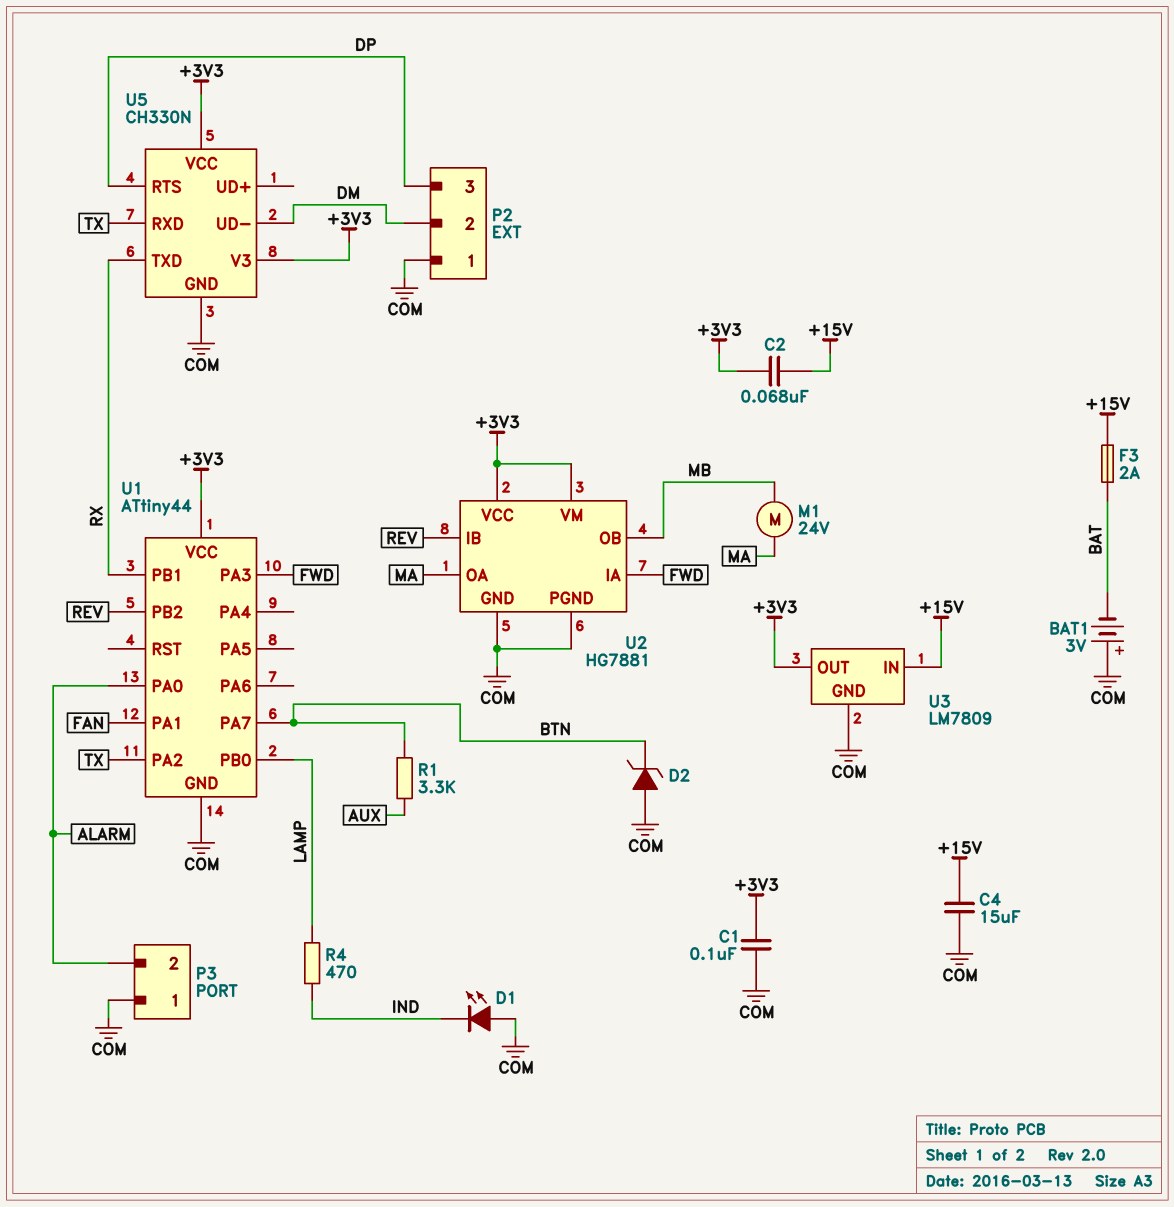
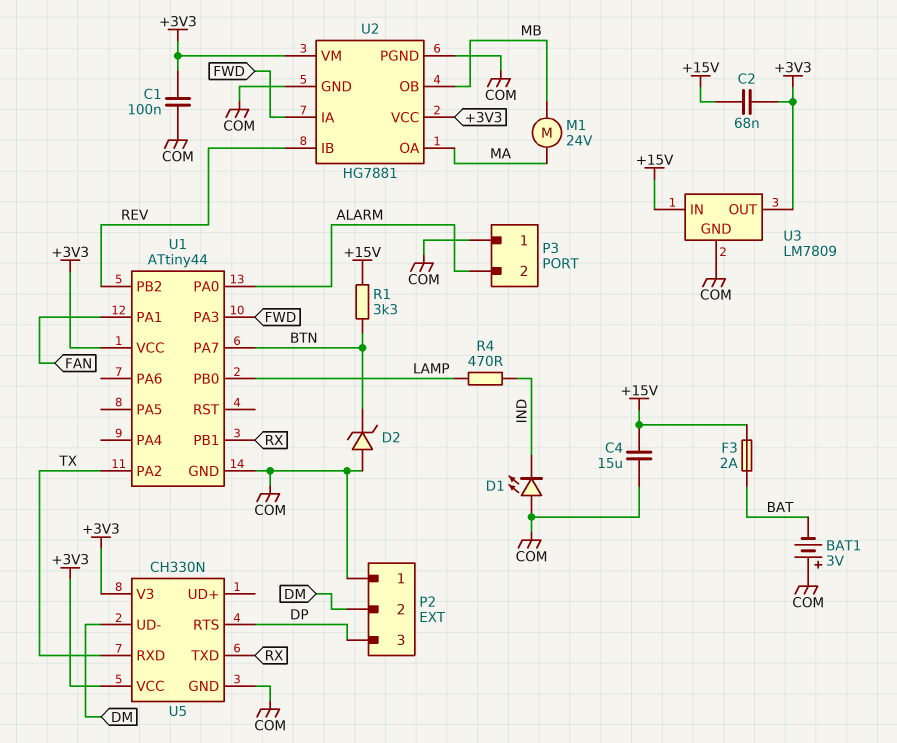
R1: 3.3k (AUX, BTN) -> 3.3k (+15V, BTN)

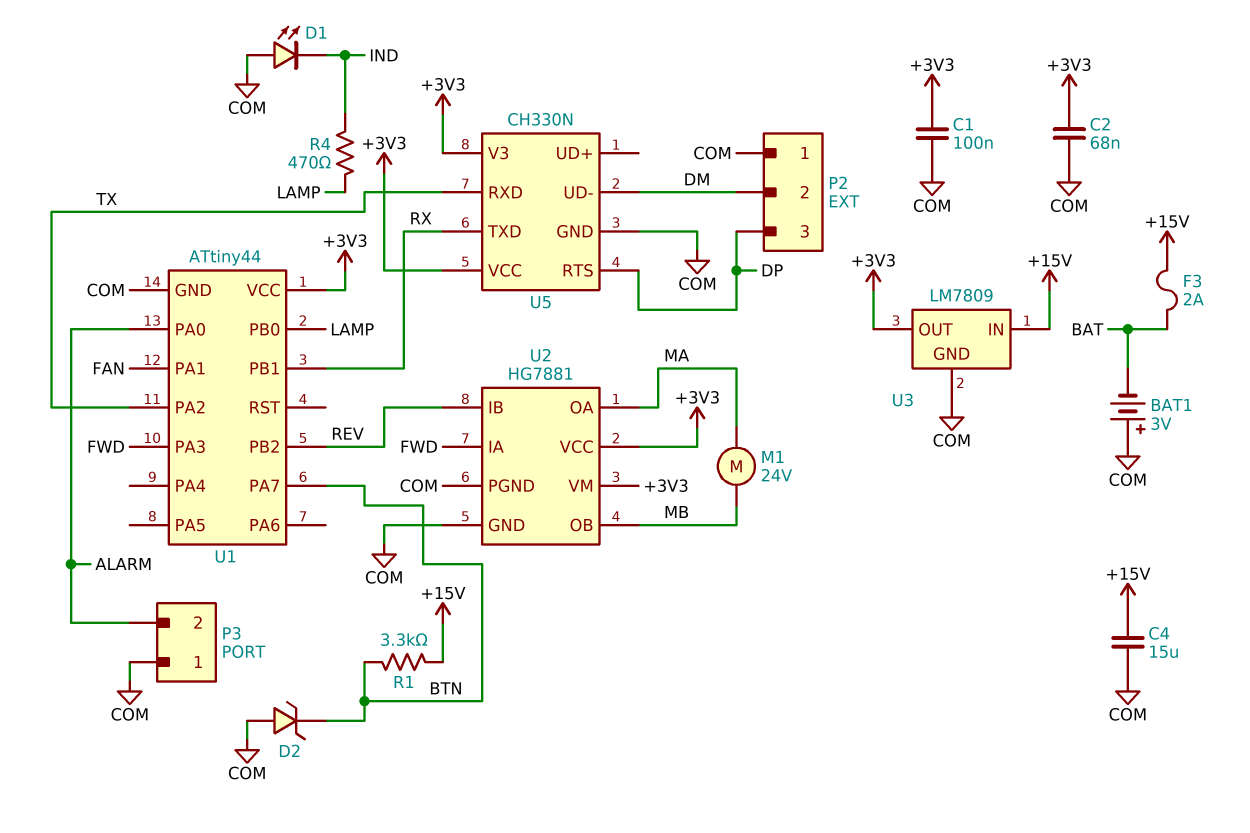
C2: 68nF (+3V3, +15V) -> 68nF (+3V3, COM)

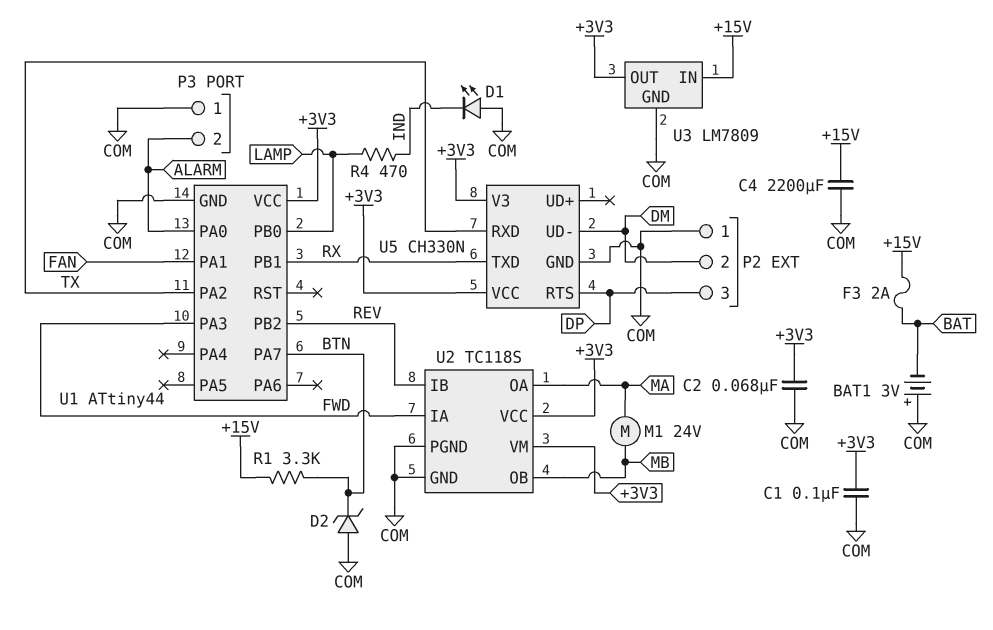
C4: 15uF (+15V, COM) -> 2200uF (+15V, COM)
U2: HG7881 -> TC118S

########################################

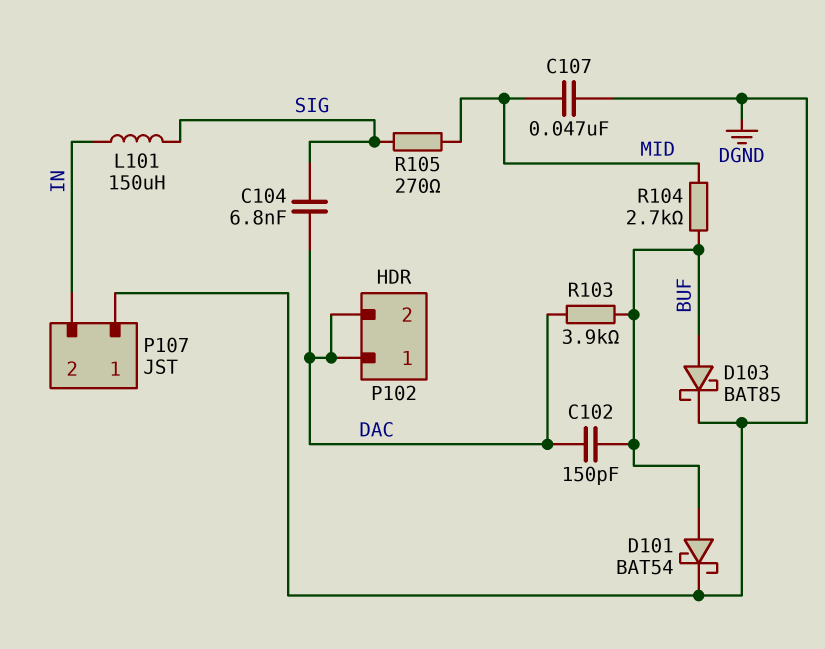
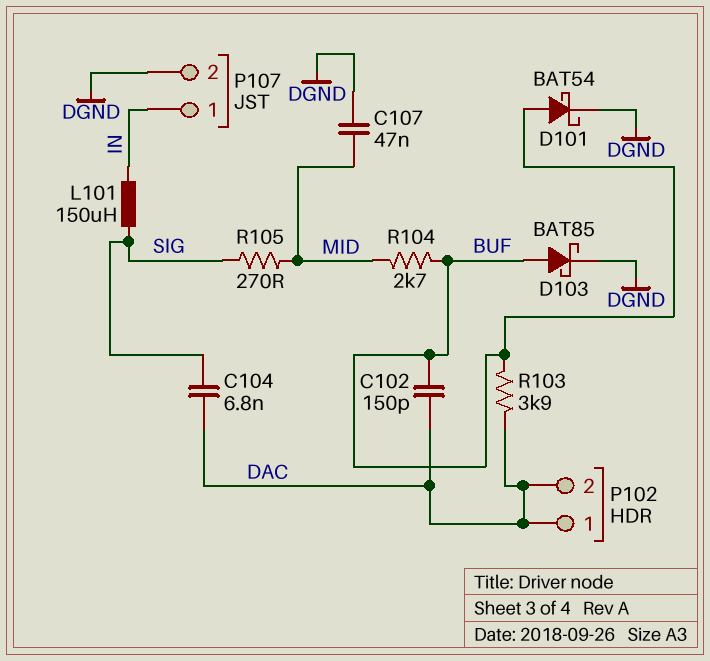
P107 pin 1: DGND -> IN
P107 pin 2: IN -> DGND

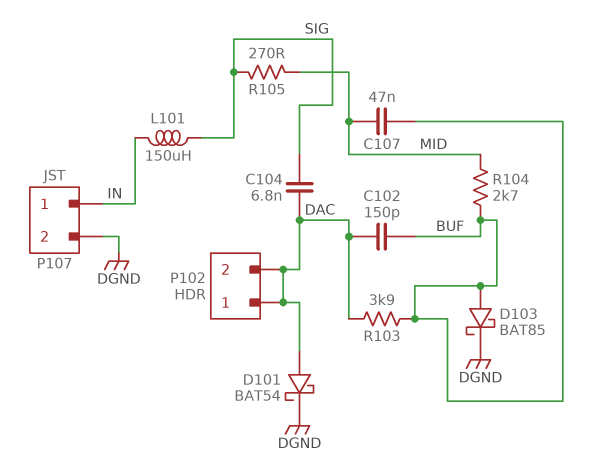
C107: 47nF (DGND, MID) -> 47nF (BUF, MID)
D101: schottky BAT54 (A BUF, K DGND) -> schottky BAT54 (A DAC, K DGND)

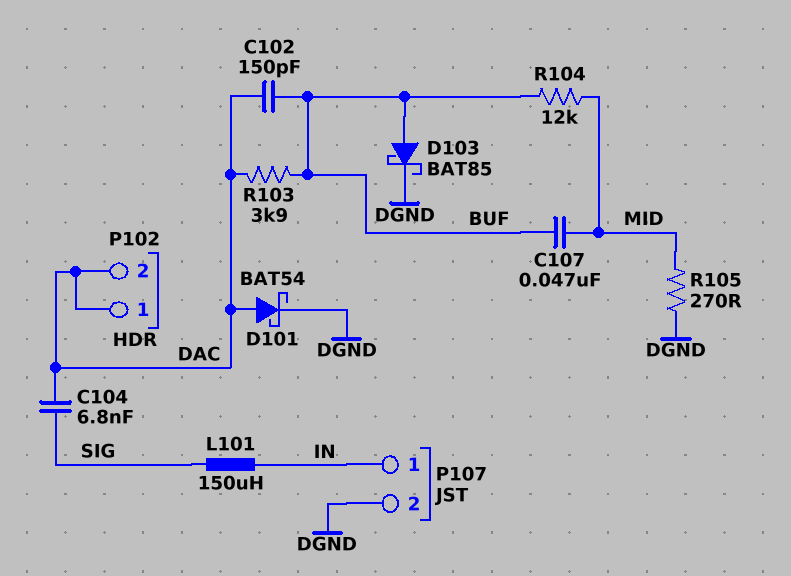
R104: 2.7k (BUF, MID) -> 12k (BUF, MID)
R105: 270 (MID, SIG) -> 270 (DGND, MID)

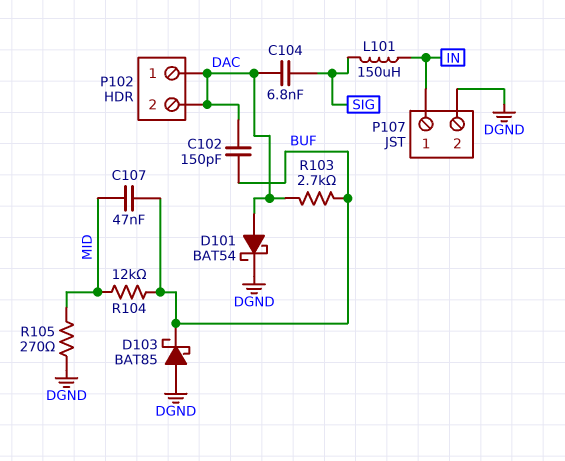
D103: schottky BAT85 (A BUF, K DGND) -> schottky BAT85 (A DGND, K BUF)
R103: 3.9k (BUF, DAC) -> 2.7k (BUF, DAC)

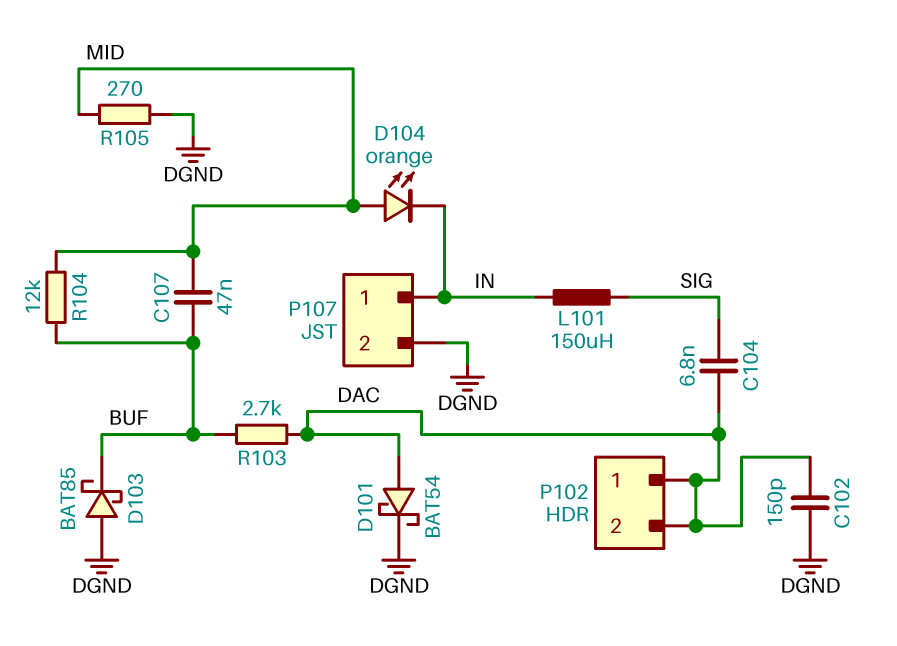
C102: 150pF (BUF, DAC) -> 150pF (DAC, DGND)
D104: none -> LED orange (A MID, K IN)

########################################

## Try it:
What are the lines, exactly as written above, from the line with "C102: 150pF (BUF, DAC) -> 150pF (DAC, DGND)" to the line with "D104: none -> LED orange (A MID, K IN)", both included? Output only those.

## Completed exercise:
C102: 150pF (BUF, DAC) -> 150pF (DAC, DGND)
D104: none -> LED orange (A MID, K IN)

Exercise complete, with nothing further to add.